What you have to do: Starting at the top of the entries below, set down each line exactly as written, and stop after the line containing "gray L-shape: rotated".

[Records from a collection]
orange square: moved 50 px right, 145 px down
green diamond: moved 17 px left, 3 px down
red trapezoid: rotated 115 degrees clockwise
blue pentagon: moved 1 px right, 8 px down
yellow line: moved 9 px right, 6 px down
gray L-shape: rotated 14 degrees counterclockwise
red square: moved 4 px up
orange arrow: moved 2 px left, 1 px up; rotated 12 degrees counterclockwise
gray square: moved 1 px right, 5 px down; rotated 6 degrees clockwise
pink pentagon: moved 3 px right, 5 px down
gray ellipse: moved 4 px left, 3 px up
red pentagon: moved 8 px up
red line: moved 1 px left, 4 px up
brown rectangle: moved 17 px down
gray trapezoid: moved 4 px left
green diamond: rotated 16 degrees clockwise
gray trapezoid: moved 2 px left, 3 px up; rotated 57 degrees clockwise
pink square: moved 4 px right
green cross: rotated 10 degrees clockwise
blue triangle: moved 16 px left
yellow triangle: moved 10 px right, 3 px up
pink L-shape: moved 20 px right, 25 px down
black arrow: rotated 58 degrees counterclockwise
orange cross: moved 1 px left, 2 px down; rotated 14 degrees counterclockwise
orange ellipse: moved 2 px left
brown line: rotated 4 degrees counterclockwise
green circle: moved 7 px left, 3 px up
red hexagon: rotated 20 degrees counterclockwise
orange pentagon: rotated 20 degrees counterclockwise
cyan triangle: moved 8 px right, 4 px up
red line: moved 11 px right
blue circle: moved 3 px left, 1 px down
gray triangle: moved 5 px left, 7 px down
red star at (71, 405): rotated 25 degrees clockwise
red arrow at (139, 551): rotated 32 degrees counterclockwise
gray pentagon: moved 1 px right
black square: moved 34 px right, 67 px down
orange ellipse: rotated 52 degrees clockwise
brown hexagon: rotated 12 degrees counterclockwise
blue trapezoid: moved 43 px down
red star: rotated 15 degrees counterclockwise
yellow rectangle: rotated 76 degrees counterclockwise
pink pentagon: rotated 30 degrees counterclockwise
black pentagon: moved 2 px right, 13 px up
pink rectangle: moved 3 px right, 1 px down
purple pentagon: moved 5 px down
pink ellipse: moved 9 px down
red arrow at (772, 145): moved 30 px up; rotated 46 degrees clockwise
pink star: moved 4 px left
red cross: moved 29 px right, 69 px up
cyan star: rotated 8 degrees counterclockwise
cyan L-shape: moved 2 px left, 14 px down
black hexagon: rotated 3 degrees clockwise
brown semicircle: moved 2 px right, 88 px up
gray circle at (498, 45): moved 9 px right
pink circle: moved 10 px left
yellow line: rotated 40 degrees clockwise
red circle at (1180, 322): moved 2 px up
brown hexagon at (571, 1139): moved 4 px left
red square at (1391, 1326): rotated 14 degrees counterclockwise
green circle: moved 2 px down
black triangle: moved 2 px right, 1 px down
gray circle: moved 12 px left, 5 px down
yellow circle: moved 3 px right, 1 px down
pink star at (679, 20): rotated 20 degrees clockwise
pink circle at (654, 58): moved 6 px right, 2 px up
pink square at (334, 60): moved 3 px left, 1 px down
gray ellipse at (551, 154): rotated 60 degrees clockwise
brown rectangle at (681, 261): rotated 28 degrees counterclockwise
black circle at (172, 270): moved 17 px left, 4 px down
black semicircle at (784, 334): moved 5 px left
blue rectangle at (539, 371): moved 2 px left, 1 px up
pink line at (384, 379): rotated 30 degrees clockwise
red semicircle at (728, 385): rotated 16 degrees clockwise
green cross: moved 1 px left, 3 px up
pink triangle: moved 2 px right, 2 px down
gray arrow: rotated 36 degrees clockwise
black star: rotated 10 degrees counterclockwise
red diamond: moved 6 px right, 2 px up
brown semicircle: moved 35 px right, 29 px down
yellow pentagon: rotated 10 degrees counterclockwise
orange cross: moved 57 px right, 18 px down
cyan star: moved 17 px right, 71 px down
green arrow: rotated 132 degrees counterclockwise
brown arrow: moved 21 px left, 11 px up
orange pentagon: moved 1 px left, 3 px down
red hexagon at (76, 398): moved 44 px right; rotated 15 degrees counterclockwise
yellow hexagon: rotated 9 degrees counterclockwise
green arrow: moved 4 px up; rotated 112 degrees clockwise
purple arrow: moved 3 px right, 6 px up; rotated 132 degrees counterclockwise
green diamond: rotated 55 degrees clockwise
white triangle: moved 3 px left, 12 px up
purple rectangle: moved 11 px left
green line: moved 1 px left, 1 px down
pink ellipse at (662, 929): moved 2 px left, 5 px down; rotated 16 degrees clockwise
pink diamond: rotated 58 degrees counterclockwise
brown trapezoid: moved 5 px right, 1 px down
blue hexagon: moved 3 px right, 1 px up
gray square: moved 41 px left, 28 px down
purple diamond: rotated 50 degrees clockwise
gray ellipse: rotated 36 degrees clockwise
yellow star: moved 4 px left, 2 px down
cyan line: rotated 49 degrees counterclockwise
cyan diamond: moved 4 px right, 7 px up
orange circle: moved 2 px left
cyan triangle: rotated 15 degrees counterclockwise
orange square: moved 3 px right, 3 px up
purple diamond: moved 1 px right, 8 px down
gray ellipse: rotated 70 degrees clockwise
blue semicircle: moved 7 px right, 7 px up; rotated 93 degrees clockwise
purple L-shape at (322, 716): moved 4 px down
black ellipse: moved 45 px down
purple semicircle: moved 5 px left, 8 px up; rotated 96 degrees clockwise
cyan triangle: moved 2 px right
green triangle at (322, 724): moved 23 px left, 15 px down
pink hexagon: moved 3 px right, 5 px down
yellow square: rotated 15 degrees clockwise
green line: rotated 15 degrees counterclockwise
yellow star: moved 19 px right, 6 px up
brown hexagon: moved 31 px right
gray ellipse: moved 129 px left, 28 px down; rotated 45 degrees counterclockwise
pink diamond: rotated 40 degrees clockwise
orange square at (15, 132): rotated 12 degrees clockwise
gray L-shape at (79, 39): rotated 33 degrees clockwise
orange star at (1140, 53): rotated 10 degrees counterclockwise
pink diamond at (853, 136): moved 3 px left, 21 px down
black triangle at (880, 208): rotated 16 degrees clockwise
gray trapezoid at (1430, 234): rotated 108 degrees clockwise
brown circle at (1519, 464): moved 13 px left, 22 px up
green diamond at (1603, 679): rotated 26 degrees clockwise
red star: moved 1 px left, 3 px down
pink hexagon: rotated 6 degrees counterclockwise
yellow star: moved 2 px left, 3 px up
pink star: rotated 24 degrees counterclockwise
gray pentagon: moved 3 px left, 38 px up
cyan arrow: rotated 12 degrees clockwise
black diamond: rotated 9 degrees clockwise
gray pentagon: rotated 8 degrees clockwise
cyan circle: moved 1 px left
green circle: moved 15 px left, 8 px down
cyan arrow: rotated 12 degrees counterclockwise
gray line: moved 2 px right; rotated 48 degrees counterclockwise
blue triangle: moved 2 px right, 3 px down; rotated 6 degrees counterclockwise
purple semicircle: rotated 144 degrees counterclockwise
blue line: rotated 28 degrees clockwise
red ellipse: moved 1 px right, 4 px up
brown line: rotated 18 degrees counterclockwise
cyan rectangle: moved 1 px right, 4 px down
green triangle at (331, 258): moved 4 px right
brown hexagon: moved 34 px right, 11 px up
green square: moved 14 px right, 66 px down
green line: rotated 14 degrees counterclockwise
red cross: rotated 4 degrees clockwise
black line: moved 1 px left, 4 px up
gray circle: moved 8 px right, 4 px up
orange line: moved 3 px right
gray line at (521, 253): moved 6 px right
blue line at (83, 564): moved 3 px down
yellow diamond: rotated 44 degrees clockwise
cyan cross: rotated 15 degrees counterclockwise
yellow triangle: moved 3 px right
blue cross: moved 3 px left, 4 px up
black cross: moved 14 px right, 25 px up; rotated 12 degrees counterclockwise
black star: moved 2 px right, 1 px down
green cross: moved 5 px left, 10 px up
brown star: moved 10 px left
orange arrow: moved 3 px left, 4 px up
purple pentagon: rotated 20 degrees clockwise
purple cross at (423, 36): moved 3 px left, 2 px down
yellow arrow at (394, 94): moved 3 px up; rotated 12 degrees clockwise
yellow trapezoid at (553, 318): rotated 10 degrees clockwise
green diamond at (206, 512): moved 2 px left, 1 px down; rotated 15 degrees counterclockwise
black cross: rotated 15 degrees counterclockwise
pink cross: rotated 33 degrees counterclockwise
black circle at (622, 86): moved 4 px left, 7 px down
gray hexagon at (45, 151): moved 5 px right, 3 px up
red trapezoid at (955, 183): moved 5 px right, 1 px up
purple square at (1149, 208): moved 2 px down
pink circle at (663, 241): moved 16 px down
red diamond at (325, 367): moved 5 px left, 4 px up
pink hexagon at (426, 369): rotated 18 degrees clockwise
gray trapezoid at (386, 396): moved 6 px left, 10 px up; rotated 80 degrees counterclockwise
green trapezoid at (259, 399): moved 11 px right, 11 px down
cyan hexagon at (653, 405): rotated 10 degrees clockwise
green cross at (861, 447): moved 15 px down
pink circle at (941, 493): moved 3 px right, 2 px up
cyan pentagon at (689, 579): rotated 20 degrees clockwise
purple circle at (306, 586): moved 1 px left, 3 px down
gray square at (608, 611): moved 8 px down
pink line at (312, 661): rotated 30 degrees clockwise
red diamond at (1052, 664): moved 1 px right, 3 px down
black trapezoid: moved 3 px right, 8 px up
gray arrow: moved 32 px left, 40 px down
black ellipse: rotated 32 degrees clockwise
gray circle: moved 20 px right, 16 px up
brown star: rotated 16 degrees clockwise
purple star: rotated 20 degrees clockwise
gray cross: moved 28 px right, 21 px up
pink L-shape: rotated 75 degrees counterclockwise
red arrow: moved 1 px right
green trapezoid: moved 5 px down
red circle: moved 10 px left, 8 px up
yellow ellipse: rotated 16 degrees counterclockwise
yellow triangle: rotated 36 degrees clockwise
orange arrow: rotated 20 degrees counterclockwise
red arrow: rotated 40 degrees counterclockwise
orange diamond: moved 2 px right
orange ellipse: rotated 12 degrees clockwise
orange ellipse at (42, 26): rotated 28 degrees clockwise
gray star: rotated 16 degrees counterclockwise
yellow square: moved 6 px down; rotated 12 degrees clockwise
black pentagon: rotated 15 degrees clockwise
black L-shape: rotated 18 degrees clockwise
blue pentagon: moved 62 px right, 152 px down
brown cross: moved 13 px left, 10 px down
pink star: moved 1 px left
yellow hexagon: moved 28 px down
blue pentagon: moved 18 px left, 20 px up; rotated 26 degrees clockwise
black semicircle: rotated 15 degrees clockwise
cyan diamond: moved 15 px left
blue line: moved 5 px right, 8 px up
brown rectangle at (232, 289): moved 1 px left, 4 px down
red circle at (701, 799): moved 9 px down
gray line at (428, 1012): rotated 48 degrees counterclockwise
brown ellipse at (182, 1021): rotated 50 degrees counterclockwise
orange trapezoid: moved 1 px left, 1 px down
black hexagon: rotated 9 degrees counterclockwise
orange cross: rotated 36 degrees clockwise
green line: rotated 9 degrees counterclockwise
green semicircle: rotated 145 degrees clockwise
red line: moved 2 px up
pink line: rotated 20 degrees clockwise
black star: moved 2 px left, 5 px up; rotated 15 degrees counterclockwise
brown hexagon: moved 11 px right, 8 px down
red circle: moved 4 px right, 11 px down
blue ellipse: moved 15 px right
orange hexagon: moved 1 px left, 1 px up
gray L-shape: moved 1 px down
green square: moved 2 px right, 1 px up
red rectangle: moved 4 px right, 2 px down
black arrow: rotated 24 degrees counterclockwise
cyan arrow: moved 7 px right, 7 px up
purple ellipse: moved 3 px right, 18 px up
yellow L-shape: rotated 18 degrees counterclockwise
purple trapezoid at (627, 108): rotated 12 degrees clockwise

The completed task:
orange square: moved 50 px right, 145 px down
green diamond: moved 17 px left, 3 px down
red trapezoid: rotated 115 degrees clockwise
blue pentagon: moved 1 px right, 8 px down
yellow line: moved 9 px right, 6 px down
gray L-shape: rotated 14 degrees counterclockwise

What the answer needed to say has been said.